About this exercise: The answer must be an exact copy of the records below, with every picture left out.
++++
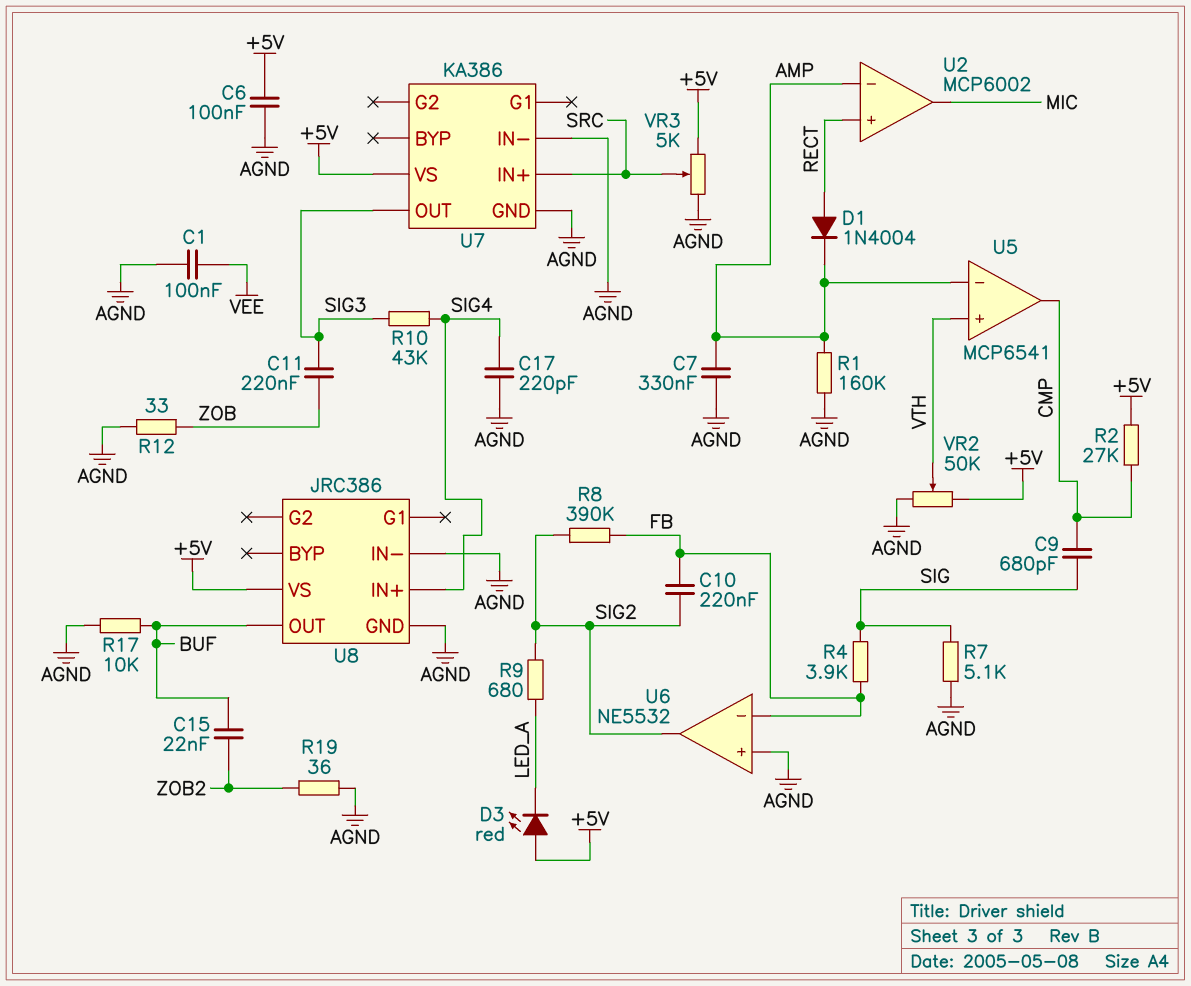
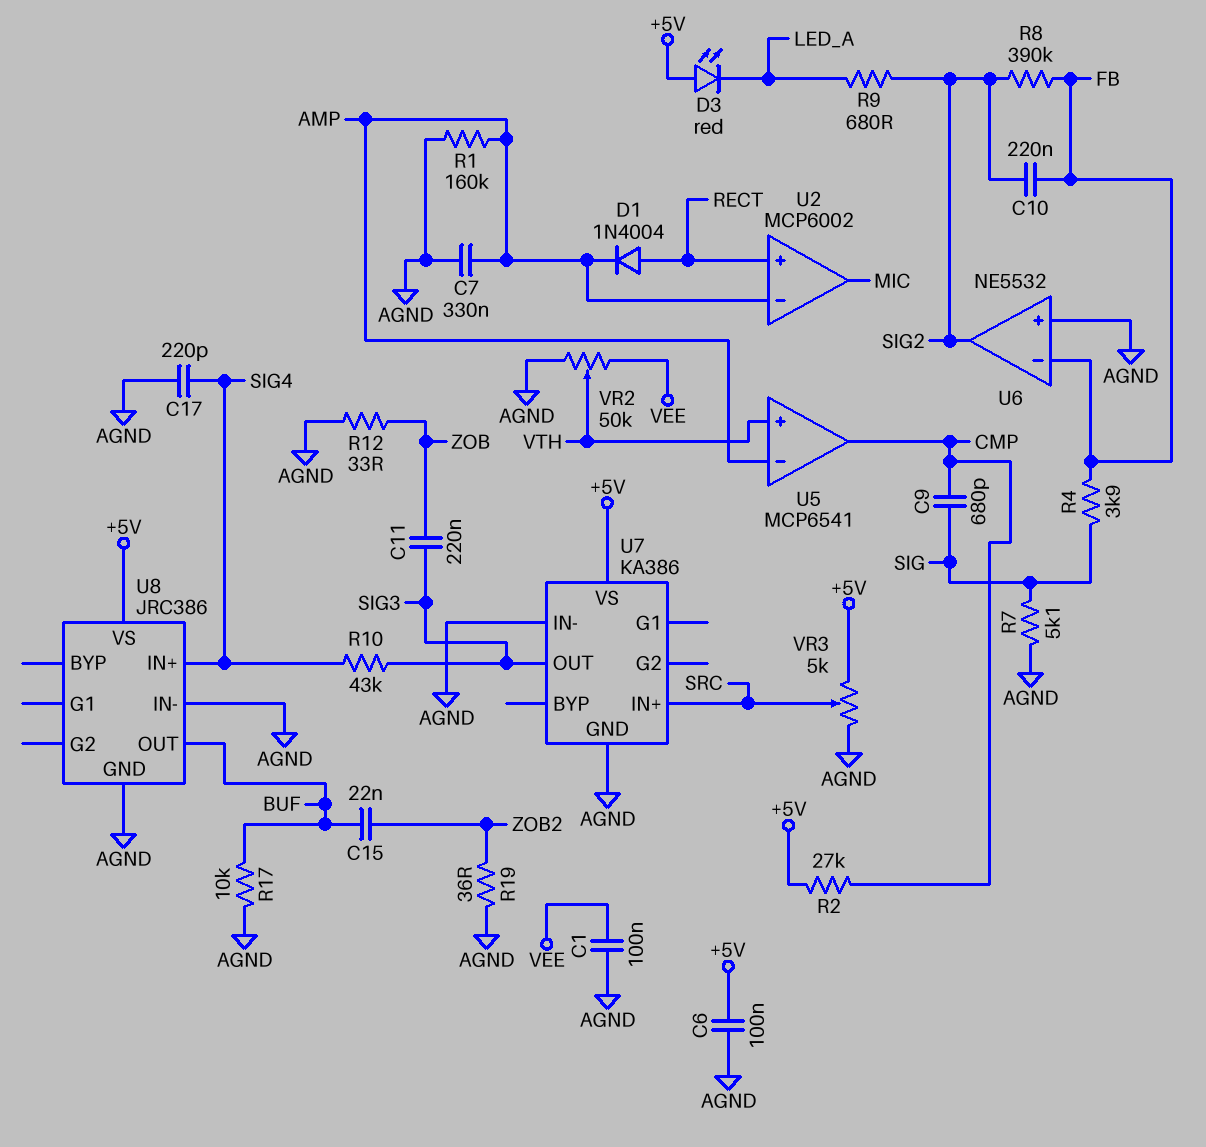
VR2: 50k (+5V, AGND, wiper VTH) -> 50k (AGND, VEE, wiper VTH)

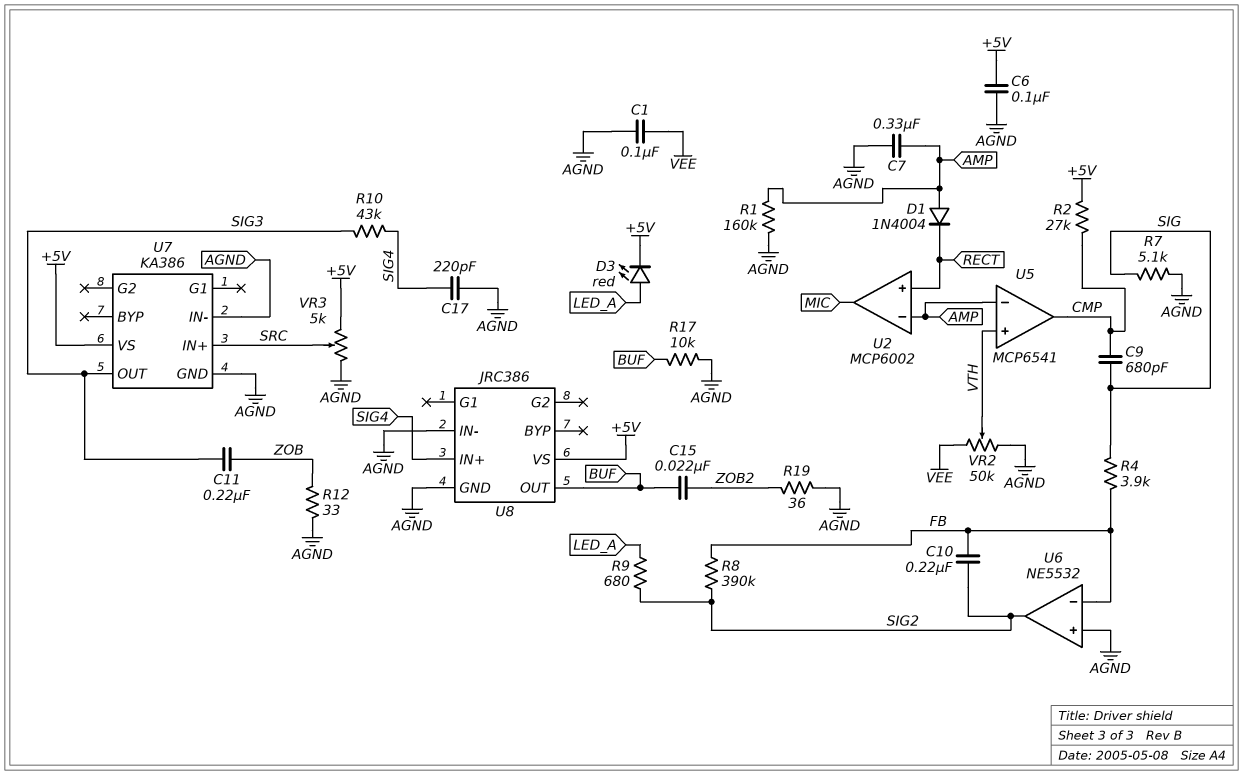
D1: diode 1N4004 (A RECT, K AMP) -> diode 1N4004 (A AMP, K RECT)
D3: LED red (A +5V, K LED_A) -> LED red (A LED_A, K +5V)

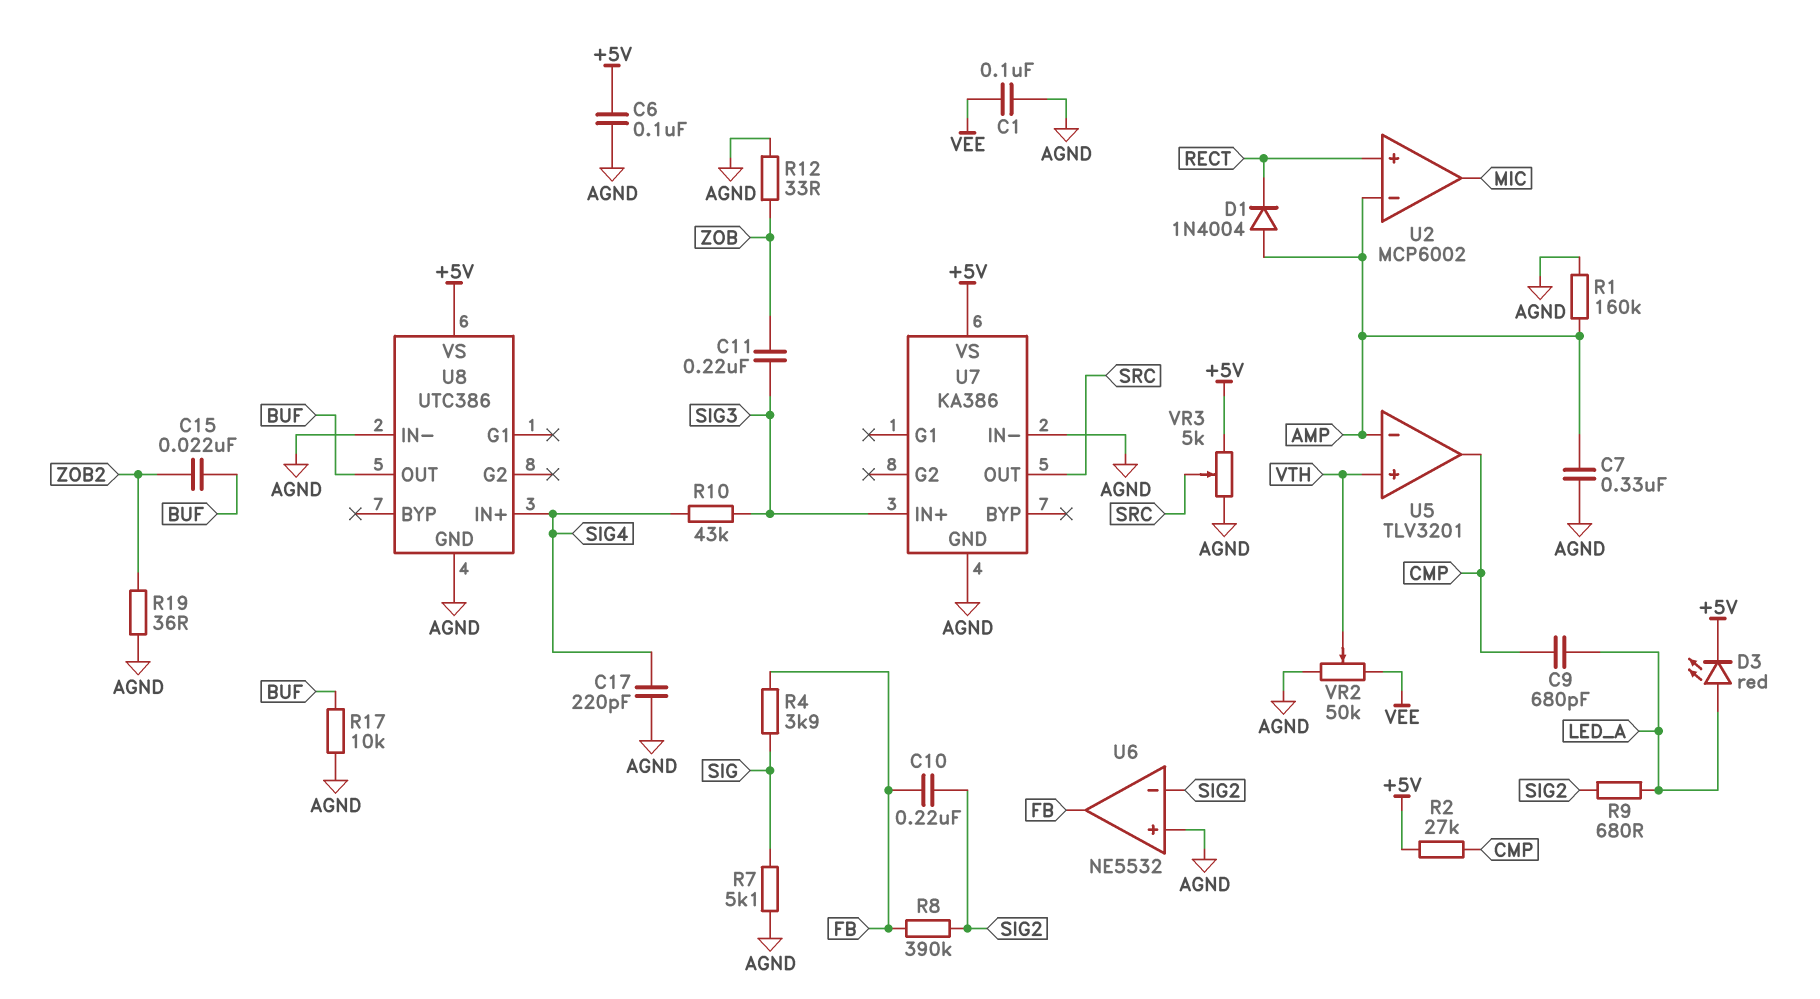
C9: 680pF (CMP, SIG) -> 680pF (CMP, LED_A)
U5: MCP6541 -> TLV3201
U6 pin in-: FB -> SIG2
U6 pin out: SIG2 -> FB
U7 pin IN+: SRC -> SIG3
U7 pin OUT: SIG3 -> SRC
U8: JRC386 -> UTC386

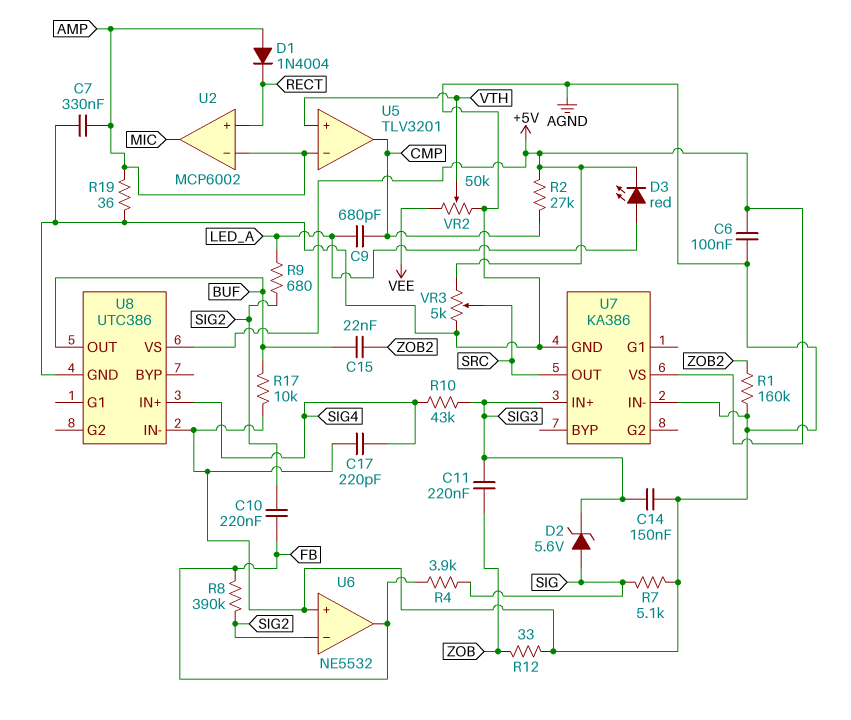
C1: 100nF (AGND, VEE) -> none
C14: none -> 150nF (AGND, SIG3)
D2: none -> zener 5.6V (A SIG, K SIG3)
R1: 160k (AGND, AMP) -> 160k (AGND, ZOB2)
R19: 36 (AGND, ZOB2) -> 36 (AGND, AMP)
++++
Solution below:
VR2: 50k (+5V, AGND, wiper VTH) -> 50k (AGND, VEE, wiper VTH)

D1: diode 1N4004 (A RECT, K AMP) -> diode 1N4004 (A AMP, K RECT)
D3: LED red (A +5V, K LED_A) -> LED red (A LED_A, K +5V)

C9: 680pF (CMP, SIG) -> 680pF (CMP, LED_A)
U5: MCP6541 -> TLV3201
U6 pin in-: FB -> SIG2
U6 pin out: SIG2 -> FB
U7 pin IN+: SRC -> SIG3
U7 pin OUT: SIG3 -> SRC
U8: JRC386 -> UTC386

C1: 100nF (AGND, VEE) -> none
C14: none -> 150nF (AGND, SIG3)
D2: none -> zener 5.6V (A SIG, K SIG3)
R1: 160k (AGND, AMP) -> 160k (AGND, ZOB2)
R19: 36 (AGND, ZOB2) -> 36 (AGND, AMP)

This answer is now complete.